RAW DATA ▸
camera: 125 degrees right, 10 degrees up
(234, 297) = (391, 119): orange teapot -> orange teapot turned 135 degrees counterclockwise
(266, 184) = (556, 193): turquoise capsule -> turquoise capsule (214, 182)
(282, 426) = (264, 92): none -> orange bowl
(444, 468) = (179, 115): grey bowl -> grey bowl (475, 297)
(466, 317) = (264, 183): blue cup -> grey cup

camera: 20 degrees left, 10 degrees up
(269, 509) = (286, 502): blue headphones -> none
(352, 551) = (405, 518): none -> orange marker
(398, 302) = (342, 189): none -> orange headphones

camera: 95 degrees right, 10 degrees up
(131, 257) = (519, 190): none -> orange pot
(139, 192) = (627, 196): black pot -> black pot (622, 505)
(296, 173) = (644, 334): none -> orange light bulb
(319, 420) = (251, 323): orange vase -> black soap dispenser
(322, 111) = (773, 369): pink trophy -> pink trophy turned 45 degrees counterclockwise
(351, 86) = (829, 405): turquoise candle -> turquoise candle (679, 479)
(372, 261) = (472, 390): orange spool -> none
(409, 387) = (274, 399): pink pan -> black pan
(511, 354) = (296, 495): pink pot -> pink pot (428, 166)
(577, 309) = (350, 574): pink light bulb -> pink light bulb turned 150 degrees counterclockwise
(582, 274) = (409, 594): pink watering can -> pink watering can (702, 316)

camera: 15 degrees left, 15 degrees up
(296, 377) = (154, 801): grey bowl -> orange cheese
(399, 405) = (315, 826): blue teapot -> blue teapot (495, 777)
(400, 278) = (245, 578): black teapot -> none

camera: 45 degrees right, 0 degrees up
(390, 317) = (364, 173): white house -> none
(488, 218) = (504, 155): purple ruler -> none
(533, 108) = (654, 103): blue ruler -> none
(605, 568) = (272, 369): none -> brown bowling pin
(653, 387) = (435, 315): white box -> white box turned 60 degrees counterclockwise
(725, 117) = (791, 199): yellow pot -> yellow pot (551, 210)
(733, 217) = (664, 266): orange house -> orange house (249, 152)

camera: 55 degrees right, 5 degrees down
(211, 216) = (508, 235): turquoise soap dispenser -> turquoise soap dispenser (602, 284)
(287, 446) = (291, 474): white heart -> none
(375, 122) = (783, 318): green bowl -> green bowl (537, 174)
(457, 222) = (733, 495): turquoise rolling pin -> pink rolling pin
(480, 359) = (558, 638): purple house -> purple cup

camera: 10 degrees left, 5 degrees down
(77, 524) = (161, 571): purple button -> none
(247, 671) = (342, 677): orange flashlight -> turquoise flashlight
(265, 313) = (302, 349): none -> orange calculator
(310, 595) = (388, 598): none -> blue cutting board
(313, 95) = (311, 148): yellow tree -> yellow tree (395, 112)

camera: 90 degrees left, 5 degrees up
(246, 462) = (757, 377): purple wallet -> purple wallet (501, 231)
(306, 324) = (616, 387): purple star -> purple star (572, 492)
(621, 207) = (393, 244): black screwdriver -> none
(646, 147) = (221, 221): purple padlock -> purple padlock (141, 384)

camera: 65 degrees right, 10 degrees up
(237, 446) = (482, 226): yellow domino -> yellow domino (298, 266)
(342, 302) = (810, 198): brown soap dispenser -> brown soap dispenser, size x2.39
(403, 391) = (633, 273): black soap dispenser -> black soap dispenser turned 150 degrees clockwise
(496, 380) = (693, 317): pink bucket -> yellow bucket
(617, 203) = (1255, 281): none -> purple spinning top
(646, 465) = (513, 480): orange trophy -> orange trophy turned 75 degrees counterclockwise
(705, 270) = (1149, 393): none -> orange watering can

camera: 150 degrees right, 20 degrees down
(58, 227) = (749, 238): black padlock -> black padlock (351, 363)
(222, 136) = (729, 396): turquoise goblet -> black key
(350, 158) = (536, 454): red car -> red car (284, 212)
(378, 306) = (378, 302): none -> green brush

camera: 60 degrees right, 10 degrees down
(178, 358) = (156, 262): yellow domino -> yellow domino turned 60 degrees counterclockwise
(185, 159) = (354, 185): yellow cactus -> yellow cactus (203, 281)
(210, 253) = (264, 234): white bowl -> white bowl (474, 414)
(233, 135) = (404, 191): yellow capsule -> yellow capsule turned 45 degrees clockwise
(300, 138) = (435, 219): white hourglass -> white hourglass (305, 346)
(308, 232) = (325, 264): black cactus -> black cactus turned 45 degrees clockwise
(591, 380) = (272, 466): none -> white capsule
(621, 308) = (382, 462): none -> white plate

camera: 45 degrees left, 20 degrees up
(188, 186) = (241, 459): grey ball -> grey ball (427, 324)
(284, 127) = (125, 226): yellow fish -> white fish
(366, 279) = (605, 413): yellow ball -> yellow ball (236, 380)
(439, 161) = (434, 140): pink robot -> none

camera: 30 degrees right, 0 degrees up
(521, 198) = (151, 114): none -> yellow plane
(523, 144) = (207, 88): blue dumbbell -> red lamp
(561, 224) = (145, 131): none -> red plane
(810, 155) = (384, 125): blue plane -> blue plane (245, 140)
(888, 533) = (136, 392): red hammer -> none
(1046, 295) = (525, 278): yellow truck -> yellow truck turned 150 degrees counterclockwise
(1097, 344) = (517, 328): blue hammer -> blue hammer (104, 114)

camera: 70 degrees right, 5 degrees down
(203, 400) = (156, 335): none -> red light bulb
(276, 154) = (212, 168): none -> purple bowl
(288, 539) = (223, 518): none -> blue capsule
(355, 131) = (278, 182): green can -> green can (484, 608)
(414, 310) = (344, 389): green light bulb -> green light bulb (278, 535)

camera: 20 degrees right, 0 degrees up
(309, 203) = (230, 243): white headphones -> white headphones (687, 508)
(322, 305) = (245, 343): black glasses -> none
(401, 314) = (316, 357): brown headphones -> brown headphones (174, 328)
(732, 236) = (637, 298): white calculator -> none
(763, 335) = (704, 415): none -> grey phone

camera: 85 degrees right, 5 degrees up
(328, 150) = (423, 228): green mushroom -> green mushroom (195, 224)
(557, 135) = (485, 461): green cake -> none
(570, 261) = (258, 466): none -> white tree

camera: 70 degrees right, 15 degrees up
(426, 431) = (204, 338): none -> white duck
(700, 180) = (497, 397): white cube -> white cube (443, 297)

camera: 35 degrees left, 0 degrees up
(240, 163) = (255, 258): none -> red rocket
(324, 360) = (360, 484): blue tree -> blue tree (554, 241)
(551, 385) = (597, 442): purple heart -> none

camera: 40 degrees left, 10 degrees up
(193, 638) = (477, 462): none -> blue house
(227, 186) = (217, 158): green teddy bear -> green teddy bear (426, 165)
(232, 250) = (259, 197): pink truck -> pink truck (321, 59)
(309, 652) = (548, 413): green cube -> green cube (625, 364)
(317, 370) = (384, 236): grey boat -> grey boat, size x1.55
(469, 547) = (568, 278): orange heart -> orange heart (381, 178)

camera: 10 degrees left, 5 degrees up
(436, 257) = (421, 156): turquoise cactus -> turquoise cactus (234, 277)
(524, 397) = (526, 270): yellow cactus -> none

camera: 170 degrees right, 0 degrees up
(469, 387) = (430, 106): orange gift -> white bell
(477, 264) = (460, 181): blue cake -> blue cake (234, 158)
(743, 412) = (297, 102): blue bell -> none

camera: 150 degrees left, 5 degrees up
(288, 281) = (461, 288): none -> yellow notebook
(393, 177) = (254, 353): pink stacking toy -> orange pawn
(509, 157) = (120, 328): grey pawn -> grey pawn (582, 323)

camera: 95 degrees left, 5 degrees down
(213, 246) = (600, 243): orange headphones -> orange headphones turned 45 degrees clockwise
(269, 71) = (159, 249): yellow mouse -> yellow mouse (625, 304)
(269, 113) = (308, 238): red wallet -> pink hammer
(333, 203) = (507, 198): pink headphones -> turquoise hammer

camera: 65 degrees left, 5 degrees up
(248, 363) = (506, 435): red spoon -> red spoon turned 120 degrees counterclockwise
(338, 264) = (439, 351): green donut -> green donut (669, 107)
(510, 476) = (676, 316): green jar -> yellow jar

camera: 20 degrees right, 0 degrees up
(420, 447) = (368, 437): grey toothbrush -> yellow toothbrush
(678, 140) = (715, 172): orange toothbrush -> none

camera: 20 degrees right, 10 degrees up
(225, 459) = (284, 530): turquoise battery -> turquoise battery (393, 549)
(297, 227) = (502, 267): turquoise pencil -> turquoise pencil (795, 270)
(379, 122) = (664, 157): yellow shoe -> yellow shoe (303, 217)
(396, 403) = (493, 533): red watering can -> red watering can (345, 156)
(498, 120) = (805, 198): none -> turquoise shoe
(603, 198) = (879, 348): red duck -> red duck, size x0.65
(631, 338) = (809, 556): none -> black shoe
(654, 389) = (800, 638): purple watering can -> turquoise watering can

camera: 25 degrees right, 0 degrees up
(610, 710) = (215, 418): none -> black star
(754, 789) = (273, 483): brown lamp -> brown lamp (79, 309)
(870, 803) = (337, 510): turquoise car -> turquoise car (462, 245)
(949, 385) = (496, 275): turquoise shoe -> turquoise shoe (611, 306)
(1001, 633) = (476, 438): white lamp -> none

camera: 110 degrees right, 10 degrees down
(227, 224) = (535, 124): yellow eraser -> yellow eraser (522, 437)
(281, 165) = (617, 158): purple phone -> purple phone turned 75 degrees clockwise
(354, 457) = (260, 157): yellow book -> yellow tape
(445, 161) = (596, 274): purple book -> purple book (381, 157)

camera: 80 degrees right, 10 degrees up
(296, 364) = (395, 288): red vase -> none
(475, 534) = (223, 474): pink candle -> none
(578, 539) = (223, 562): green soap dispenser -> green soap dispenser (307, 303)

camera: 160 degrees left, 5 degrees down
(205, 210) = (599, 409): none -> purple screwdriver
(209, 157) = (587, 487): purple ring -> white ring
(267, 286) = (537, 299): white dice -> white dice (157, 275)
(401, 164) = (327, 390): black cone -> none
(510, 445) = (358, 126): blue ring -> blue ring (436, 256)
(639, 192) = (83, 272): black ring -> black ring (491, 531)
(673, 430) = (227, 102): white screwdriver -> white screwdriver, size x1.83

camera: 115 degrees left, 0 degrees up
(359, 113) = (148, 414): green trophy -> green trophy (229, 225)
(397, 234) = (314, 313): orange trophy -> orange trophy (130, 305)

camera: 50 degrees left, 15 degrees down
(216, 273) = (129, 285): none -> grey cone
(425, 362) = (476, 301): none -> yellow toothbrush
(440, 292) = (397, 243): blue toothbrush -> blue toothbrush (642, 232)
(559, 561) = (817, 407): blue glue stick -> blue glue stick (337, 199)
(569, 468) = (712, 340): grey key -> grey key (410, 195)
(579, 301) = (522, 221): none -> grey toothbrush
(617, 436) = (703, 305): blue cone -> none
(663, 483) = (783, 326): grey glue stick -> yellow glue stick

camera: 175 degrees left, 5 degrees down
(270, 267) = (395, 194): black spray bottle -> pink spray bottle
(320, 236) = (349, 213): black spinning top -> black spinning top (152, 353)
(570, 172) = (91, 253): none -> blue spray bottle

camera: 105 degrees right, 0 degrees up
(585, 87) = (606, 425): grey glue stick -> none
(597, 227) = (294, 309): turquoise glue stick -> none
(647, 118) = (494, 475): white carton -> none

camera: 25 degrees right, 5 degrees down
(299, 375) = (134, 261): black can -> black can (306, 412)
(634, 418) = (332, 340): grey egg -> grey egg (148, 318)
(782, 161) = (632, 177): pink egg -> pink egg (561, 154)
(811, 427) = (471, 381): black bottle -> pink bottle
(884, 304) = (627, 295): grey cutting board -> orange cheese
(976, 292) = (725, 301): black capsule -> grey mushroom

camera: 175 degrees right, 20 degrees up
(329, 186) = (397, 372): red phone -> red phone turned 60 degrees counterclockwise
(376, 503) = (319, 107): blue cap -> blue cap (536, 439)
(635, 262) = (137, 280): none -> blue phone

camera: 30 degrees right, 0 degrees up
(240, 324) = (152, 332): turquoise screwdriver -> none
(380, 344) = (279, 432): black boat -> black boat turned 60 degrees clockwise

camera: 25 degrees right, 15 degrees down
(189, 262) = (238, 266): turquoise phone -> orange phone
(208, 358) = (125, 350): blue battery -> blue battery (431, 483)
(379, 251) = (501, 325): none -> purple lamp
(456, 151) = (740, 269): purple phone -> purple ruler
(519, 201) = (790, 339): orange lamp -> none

GOAL OF THE EXERCISE ▸ What you write must be the entries restated word for word, from the opening line through the one holding "(269, 509) = (286, 502): blue", with nothing else.

RESULT OF THIS EXERCISE ▸
camera: 125 degrees right, 10 degrees up
(234, 297) = (391, 119): orange teapot -> orange teapot turned 135 degrees counterclockwise
(266, 184) = (556, 193): turquoise capsule -> turquoise capsule (214, 182)
(282, 426) = (264, 92): none -> orange bowl
(444, 468) = (179, 115): grey bowl -> grey bowl (475, 297)
(466, 317) = (264, 183): blue cup -> grey cup

camera: 20 degrees left, 10 degrees up
(269, 509) = (286, 502): blue headphones -> none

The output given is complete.